* Work instructions
Every line below that contains the word "orange" must be copied.

* Data segment
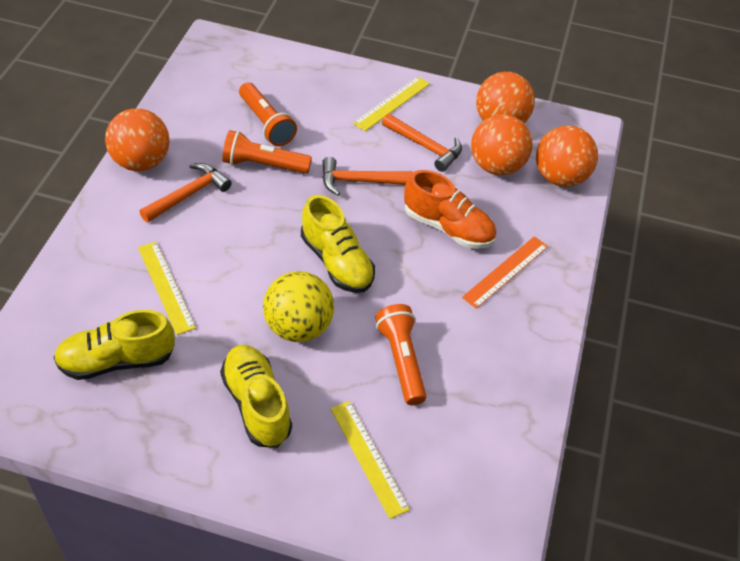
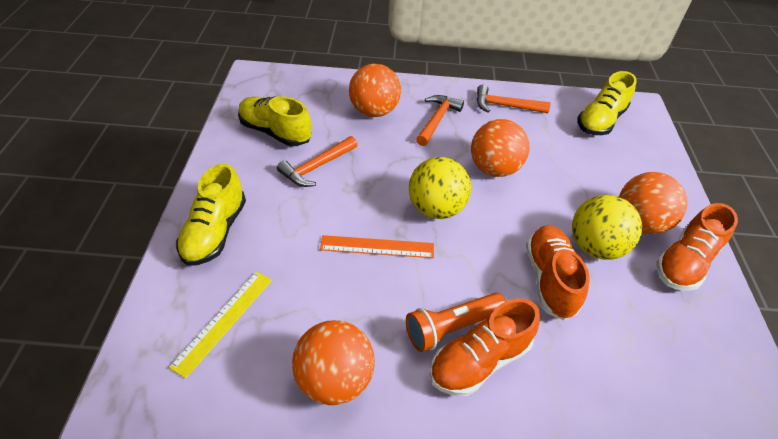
orange flashlight: 3 -> 1
orange shoe: 1 -> 3
yellow ball: 1 -> 2
yellow ruler: 3 -> 1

* Final answer
orange flashlight: 3 -> 1
orange shoe: 1 -> 3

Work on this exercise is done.